- LISTED RECORDS:
--------------------------------

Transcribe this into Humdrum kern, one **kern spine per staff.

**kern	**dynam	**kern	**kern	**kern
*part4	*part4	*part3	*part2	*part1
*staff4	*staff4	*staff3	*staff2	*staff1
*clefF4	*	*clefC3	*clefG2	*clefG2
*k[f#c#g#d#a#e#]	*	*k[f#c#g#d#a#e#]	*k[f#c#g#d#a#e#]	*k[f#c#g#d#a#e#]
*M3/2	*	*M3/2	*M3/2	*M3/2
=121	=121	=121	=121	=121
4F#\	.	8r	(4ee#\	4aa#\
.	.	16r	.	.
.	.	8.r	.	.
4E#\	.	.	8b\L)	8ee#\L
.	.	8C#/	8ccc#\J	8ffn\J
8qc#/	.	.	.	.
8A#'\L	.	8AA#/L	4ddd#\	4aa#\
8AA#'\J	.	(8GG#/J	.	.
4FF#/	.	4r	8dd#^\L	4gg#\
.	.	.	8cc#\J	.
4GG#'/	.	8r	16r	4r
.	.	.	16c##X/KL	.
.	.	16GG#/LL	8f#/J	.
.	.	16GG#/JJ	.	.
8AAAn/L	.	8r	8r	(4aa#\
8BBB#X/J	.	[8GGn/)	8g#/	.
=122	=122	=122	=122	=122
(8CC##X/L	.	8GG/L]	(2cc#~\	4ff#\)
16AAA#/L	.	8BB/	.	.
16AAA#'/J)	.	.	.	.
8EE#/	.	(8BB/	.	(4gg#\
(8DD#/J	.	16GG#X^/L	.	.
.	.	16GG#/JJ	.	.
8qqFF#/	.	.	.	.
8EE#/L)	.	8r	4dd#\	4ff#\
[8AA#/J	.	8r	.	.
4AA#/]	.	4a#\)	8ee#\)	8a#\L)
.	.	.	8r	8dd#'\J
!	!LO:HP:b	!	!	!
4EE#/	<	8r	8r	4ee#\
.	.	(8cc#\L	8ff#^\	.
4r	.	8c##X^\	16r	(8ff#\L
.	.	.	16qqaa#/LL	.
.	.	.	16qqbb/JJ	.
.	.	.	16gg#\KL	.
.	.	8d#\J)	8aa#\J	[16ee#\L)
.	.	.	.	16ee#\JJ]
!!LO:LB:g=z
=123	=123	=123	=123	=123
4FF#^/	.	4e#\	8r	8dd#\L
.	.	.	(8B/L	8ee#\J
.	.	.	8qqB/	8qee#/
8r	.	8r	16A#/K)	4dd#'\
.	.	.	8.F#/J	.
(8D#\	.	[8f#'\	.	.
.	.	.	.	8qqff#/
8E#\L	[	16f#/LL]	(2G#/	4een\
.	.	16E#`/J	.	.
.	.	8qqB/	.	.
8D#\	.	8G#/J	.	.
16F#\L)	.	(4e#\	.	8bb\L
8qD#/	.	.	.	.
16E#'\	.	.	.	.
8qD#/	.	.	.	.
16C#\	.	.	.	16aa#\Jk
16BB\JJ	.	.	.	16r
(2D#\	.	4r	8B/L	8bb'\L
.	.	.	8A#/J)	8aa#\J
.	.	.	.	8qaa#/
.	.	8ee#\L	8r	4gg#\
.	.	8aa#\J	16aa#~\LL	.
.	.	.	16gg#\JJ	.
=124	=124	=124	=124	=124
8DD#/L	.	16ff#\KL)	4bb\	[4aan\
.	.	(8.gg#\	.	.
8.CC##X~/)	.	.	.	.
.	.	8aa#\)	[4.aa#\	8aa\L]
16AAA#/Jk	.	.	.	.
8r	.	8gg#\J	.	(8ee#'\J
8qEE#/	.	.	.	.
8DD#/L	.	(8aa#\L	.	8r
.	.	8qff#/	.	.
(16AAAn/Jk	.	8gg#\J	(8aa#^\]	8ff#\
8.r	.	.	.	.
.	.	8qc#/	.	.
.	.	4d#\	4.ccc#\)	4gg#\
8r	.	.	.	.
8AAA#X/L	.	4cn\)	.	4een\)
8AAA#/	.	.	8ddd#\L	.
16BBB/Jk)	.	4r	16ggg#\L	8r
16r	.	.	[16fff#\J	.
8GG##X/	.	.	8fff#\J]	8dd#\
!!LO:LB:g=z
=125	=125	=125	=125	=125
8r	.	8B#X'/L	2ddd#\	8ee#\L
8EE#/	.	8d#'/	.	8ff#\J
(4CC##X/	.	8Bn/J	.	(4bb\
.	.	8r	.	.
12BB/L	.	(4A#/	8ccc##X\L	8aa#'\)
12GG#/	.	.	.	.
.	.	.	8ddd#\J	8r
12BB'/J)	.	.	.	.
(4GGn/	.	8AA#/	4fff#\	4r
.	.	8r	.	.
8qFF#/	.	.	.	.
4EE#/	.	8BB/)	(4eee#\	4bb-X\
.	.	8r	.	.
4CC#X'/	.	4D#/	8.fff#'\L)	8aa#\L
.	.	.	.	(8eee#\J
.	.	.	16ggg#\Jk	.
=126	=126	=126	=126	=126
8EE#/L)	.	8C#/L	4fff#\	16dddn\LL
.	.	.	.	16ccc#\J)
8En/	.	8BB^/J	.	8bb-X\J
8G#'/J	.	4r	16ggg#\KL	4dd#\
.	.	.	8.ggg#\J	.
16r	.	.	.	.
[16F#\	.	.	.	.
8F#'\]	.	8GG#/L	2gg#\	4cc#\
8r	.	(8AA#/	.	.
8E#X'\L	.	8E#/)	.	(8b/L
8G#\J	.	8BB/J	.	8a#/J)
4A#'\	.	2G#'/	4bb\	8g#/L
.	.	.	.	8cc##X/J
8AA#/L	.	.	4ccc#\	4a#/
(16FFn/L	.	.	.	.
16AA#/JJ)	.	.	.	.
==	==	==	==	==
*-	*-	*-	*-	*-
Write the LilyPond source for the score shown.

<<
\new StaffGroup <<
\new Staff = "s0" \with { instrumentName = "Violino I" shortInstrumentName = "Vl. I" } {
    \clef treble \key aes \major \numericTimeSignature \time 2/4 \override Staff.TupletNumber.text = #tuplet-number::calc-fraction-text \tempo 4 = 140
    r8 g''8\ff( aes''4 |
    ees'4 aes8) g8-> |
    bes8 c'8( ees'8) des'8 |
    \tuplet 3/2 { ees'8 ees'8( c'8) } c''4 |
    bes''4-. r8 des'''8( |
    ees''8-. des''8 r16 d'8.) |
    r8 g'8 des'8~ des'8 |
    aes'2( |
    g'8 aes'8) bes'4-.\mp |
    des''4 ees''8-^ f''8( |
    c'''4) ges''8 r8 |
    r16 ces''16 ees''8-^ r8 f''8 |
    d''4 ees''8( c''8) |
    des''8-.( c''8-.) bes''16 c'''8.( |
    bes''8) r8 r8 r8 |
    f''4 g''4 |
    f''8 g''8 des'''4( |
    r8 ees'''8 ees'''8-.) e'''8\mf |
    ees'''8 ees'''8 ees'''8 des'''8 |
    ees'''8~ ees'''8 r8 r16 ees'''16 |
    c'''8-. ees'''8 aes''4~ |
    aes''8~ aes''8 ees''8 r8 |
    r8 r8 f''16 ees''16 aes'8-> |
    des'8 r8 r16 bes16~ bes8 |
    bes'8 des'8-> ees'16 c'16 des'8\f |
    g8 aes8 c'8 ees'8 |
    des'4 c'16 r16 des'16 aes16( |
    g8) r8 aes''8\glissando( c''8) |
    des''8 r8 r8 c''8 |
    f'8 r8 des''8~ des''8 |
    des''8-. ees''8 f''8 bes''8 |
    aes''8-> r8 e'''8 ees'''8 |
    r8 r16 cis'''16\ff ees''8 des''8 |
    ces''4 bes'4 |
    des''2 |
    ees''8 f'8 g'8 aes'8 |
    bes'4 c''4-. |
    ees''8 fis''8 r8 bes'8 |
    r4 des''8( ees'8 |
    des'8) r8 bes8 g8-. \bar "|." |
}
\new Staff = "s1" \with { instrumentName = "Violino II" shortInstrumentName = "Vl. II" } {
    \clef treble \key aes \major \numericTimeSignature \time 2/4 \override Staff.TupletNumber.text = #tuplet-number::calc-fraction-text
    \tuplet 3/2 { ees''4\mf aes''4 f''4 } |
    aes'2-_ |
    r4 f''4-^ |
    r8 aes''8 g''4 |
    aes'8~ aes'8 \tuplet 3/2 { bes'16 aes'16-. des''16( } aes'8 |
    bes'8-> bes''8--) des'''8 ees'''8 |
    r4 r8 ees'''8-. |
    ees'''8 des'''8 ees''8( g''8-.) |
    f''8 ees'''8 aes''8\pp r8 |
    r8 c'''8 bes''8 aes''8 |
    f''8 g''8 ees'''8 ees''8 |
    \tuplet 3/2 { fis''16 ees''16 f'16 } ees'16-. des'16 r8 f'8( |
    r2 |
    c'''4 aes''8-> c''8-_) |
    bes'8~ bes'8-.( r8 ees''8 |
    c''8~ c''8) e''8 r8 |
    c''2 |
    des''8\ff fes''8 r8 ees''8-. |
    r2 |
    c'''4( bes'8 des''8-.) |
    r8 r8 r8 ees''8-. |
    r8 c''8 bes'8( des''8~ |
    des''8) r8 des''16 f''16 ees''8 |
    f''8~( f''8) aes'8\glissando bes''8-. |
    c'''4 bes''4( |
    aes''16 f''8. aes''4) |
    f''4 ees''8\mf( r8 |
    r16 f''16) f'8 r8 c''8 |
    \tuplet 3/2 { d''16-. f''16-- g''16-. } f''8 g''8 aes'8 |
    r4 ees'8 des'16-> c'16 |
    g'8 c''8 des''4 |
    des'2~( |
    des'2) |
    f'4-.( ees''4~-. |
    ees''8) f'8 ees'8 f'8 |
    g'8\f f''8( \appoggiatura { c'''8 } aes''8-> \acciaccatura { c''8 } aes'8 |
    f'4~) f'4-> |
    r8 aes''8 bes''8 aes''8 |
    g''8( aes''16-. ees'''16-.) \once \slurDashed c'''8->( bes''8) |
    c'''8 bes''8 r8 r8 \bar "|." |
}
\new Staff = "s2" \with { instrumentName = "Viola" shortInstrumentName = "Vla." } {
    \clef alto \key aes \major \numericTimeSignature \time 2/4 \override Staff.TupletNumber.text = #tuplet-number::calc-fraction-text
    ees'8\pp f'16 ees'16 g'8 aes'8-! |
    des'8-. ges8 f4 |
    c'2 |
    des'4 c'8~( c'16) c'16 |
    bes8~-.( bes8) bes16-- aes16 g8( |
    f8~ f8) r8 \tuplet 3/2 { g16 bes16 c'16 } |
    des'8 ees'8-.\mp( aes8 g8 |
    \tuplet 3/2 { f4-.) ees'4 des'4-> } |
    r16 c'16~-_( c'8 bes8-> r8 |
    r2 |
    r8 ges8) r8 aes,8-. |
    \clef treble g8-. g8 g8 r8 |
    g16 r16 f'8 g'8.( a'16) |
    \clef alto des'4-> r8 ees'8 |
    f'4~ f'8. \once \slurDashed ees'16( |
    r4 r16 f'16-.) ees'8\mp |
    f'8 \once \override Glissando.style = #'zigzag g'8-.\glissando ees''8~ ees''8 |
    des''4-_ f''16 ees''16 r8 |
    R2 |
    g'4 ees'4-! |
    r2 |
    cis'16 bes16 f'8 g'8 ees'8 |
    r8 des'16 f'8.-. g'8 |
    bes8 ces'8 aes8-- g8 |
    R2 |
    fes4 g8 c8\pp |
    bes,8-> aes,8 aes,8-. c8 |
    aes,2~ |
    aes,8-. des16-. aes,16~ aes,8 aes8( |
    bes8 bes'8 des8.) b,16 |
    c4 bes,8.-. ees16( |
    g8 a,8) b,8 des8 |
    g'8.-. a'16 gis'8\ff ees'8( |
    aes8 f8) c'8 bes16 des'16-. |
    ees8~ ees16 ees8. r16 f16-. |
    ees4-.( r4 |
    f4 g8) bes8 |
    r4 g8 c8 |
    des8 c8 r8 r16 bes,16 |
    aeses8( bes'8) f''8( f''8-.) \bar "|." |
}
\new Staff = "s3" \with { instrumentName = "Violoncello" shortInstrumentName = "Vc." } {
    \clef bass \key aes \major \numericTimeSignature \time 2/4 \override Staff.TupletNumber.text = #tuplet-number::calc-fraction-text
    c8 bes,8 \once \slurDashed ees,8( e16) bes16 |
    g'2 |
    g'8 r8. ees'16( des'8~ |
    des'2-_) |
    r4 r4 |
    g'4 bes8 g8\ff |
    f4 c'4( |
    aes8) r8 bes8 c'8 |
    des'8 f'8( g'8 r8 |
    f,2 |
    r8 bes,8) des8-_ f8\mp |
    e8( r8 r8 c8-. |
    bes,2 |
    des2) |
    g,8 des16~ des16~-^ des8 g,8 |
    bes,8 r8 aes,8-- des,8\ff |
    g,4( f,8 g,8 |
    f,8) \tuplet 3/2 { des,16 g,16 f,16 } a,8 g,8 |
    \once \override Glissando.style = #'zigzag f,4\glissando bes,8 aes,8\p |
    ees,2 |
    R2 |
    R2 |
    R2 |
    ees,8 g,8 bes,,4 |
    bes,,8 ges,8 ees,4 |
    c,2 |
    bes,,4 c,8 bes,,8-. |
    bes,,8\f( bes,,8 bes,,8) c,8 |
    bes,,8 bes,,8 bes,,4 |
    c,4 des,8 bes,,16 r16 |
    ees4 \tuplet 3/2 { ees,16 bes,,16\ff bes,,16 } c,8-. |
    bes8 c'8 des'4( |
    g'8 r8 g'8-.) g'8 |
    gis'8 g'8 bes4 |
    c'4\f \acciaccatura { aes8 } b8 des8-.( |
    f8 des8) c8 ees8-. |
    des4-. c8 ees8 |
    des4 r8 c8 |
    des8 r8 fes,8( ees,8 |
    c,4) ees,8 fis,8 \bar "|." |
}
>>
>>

--------------------------------

- GOAL:
Find each line in the entries above that contains the string "glissando" and copy those lines out in full.

- RESPONSE TO THIS EXERCISE:
    g8) r8 aes''8\glissando( c''8) |
    f''8~( f''8) aes'8\glissando bes''8-. |
    f'8 \once \override Glissando.style = #'zigzag g'8-.\glissando ees''8~ ees''8 |
    \once \override Glissando.style = #'zigzag f,4\glissando bes,8 aes,8\p |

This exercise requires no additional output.